▶ [Task brief]
Please restate the data exactly, from the first line to the last.

▶ [Dataset]
"""
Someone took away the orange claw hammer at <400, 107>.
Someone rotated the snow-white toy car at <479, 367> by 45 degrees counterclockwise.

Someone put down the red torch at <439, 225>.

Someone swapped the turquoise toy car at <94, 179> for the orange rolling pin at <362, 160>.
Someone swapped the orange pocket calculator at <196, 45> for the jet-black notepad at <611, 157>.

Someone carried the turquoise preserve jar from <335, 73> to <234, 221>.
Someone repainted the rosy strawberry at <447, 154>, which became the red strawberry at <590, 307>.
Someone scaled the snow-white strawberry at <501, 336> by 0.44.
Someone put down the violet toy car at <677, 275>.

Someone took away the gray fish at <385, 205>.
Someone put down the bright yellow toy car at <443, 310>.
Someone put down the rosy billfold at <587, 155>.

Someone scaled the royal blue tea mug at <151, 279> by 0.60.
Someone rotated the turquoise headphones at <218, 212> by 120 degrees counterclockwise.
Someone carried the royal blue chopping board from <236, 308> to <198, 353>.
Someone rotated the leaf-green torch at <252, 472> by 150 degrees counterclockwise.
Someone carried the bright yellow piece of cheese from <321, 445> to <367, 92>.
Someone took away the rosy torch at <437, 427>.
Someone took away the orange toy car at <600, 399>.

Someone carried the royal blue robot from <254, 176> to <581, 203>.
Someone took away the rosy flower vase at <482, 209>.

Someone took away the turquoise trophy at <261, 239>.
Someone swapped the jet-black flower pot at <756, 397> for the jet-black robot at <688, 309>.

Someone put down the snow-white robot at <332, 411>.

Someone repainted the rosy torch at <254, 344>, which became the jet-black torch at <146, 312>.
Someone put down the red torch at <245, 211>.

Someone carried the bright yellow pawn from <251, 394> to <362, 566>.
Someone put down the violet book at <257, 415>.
"""
▶ [Solution to this task]
Someone took away the orange claw hammer at <400, 107>.
Someone rotated the snow-white toy car at <479, 367> by 45 degrees counterclockwise.

Someone put down the red torch at <439, 225>.

Someone swapped the turquoise toy car at <94, 179> for the orange rolling pin at <362, 160>.
Someone swapped the orange pocket calculator at <196, 45> for the jet-black notepad at <611, 157>.

Someone carried the turquoise preserve jar from <335, 73> to <234, 221>.
Someone repainted the rosy strawberry at <447, 154>, which became the red strawberry at <590, 307>.
Someone scaled the snow-white strawberry at <501, 336> by 0.44.
Someone put down the violet toy car at <677, 275>.

Someone took away the gray fish at <385, 205>.
Someone put down the bright yellow toy car at <443, 310>.
Someone put down the rosy billfold at <587, 155>.

Someone scaled the royal blue tea mug at <151, 279> by 0.60.
Someone rotated the turquoise headphones at <218, 212> by 120 degrees counterclockwise.
Someone carried the royal blue chopping board from <236, 308> to <198, 353>.
Someone rotated the leaf-green torch at <252, 472> by 150 degrees counterclockwise.
Someone carried the bright yellow piece of cheese from <321, 445> to <367, 92>.
Someone took away the rosy torch at <437, 427>.
Someone took away the orange toy car at <600, 399>.

Someone carried the royal blue robot from <254, 176> to <581, 203>.
Someone took away the rosy flower vase at <482, 209>.

Someone took away the turquoise trophy at <261, 239>.
Someone swapped the jet-black flower pot at <756, 397> for the jet-black robot at <688, 309>.

Someone put down the snow-white robot at <332, 411>.

Someone repainted the rosy torch at <254, 344>, which became the jet-black torch at <146, 312>.
Someone put down the red torch at <245, 211>.

Someone carried the bright yellow pawn from <251, 394> to <362, 566>.
Someone put down the violet book at <257, 415>.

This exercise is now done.